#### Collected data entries
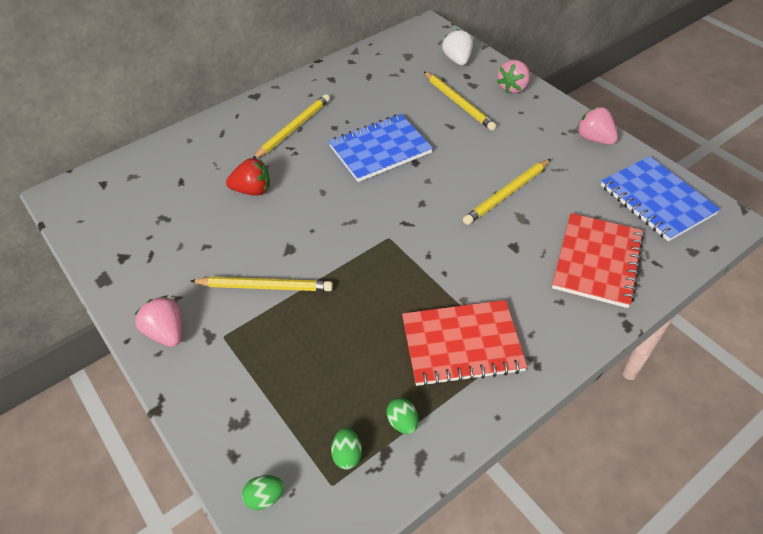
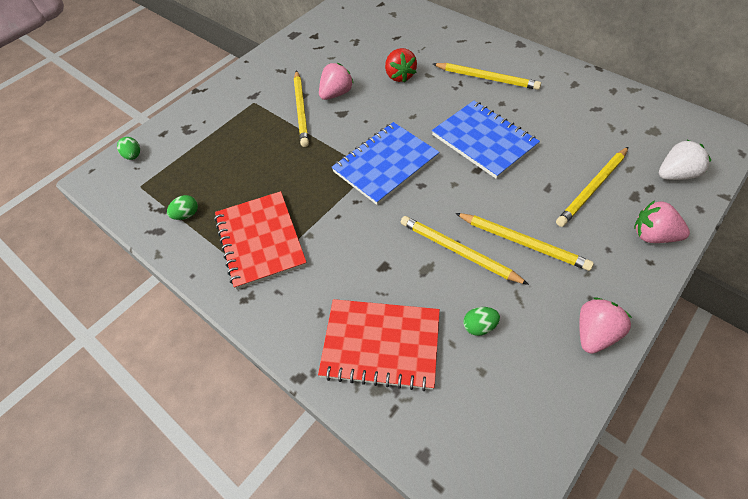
camera: 80 degrees right, 5 degrees up
(167, 332) = (254, 75): pink strawberry -> pink strawberry (336, 94)
(347, 455) = (161, 189): green egg -> green egg (479, 326)
(505, 154) = (522, 242): none -> yellow pencil
(656, 200) = (503, 412): blue notebook -> blue notebook (385, 164)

#### PROBLEM TO SOLVE
From the first line to the last, output the data exactly; skip any pictures.

#### SOLUTION TO THE EXERCISE
camera: 80 degrees right, 5 degrees up
(167, 332) = (254, 75): pink strawberry -> pink strawberry (336, 94)
(347, 455) = (161, 189): green egg -> green egg (479, 326)
(505, 154) = (522, 242): none -> yellow pencil
(656, 200) = (503, 412): blue notebook -> blue notebook (385, 164)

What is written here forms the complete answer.